DATASET CONTENT:
********

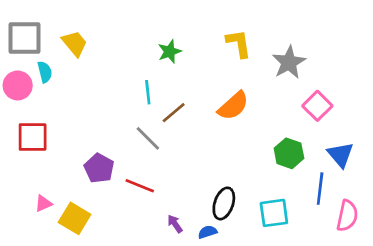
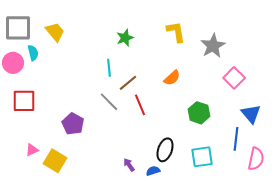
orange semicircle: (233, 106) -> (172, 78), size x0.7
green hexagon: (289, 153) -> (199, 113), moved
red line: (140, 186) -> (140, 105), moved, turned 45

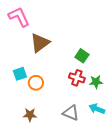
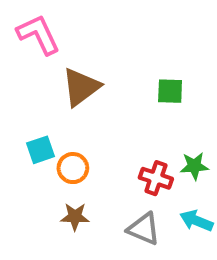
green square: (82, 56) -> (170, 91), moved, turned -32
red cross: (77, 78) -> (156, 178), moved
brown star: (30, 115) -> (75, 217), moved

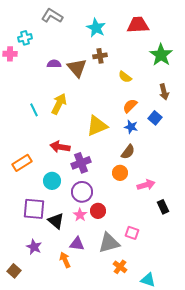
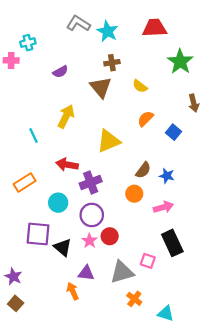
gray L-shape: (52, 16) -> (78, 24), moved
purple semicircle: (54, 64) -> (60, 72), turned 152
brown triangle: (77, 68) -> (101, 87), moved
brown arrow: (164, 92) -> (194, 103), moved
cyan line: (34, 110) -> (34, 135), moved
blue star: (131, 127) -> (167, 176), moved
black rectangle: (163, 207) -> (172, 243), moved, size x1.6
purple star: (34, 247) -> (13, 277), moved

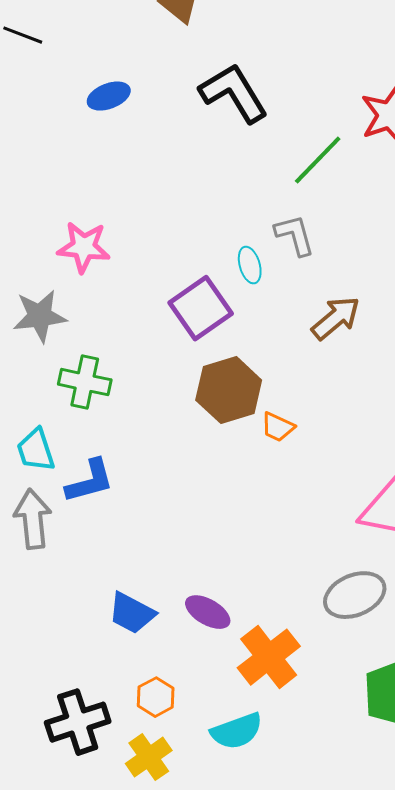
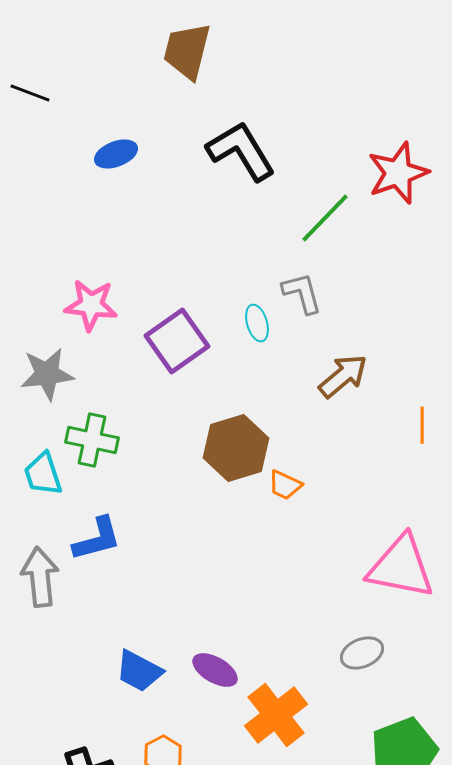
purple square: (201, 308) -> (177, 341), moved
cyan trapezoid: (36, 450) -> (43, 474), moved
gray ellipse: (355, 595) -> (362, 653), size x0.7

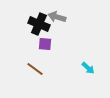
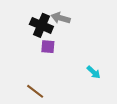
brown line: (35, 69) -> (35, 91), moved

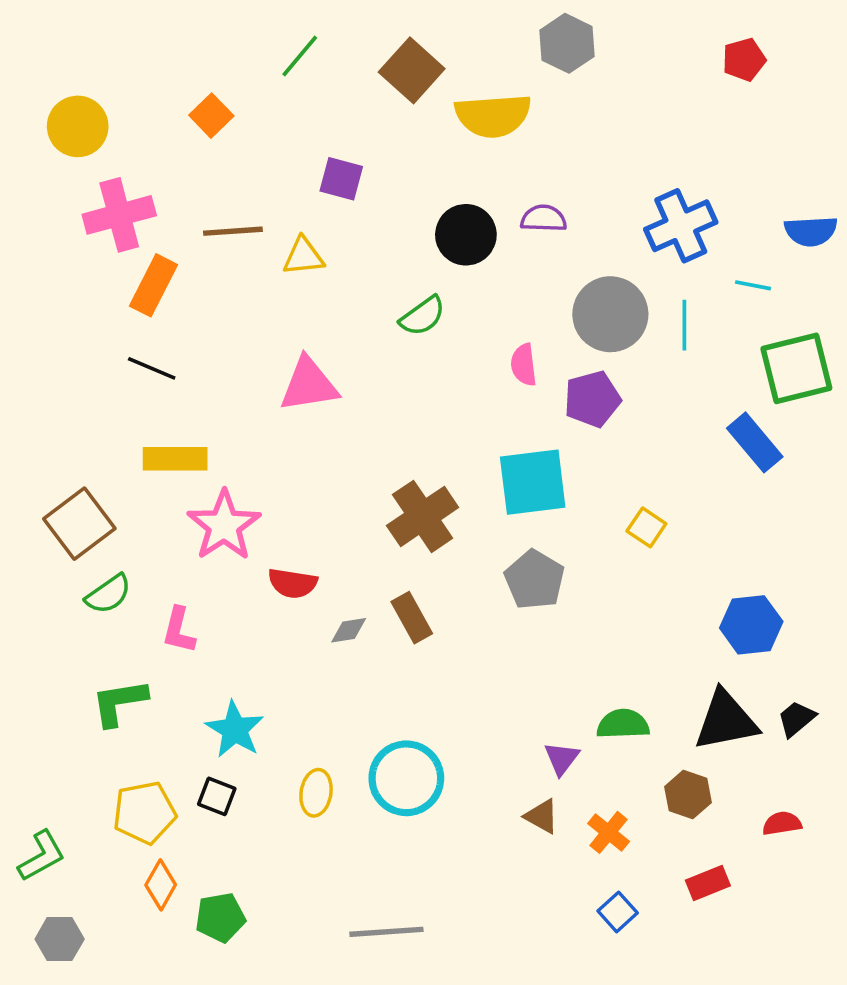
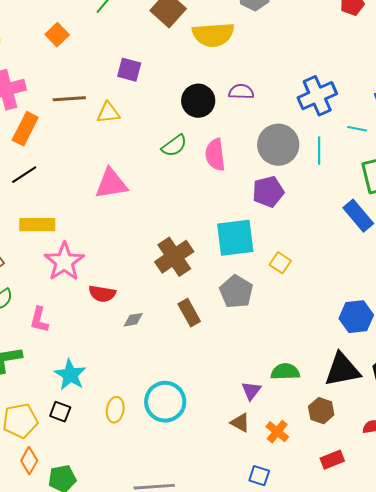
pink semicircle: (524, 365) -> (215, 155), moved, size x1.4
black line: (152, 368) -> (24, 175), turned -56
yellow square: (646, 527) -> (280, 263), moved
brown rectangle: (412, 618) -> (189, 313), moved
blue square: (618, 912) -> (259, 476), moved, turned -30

********

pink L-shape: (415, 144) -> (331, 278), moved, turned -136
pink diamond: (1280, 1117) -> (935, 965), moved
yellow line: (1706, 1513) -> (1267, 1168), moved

********

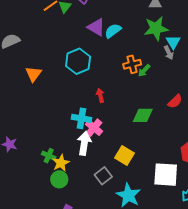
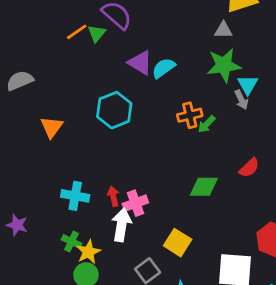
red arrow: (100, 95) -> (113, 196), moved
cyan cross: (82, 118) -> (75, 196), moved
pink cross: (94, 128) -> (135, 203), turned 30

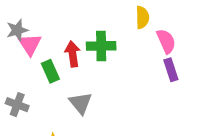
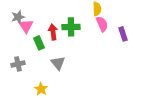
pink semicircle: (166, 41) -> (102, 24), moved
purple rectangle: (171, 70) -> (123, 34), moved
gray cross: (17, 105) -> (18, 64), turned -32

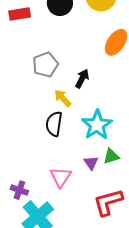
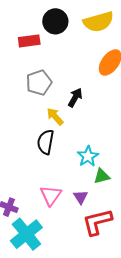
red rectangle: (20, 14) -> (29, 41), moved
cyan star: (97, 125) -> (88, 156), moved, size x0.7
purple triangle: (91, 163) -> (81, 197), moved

********

PROBLEM: Find the line with "red rectangle: (20, 14) -> (29, 41), moved" in the entries above. Retype it and each line after it, exactly, through the line with "purple triangle: (91, 163)", and stop there.

RESULT OF THIS TASK:
red rectangle: (20, 14) -> (29, 41), moved
cyan star: (97, 125) -> (88, 156), moved, size x0.7
purple triangle: (91, 163) -> (81, 197), moved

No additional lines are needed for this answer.